Wherever the word "none" shows up in the data, report the line it sits in.

■ ■ ■ ■

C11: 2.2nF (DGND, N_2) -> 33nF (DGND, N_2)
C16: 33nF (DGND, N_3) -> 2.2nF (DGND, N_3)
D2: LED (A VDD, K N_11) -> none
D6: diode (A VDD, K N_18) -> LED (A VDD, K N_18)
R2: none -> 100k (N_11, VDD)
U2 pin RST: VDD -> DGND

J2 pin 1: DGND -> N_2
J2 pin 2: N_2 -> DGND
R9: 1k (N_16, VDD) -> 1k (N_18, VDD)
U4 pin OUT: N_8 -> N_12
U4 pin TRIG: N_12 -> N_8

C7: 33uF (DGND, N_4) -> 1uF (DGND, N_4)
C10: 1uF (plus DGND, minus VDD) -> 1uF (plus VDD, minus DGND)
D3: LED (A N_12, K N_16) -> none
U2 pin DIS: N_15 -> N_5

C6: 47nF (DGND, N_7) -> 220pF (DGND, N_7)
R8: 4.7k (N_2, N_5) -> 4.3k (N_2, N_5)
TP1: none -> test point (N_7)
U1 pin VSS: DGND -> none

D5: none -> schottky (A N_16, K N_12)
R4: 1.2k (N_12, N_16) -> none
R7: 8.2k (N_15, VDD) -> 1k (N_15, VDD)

■ ■ ■ ■

• Task result:
D2: LED (A VDD, K N_11) -> none
R2: none -> 100k (N_11, VDD)
D3: LED (A N_12, K N_16) -> none
TP1: none -> test point (N_7)
U1 pin VSS: DGND -> none
D5: none -> schottky (A N_16, K N_12)
R4: 1.2k (N_12, N_16) -> none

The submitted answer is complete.